Leaving every image behind, reproduce the records word for word.

→ **Scene edit records**

*** Block opens ***

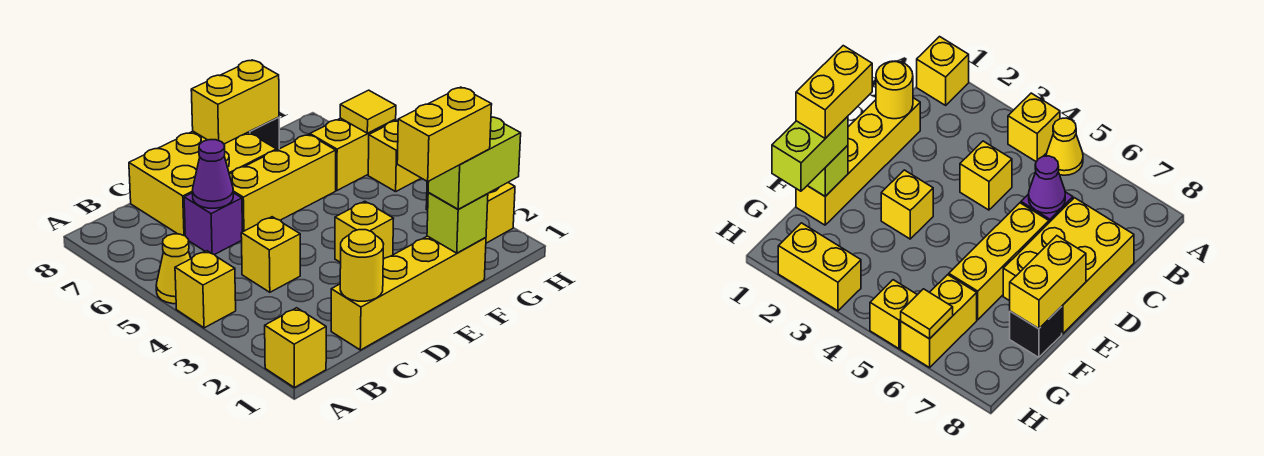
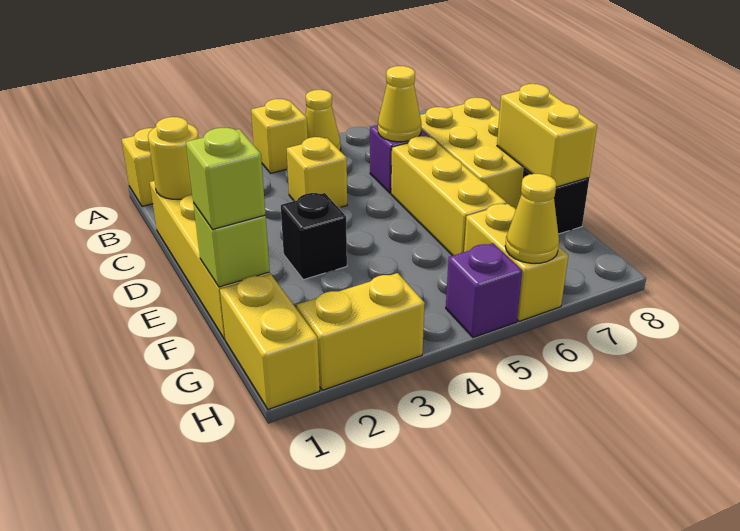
purple cone C6 level 2 -> yellow cone C6 level 2
yellow brick E1:F1 level 4 -> yellow brick G1:H1 level 1
yellow brick E3 level 1 -> black brick E3 level 1
lime brick F1:G1 level 3 -> lime brick F1 level 3
yellow brick H5 level 1 -> purple brick H5 level 1
yellow tile H6 level 2 -> yellow cone H6 level 2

*** Block closes ***

→ **Answer to this exercise**
purple cone C6 level 2 -> yellow cone C6 level 2
yellow brick E1:F1 level 4 -> yellow brick G1:H1 level 1
yellow brick E3 level 1 -> black brick E3 level 1
lime brick F1:G1 level 3 -> lime brick F1 level 3
yellow brick H5 level 1 -> purple brick H5 level 1
yellow tile H6 level 2 -> yellow cone H6 level 2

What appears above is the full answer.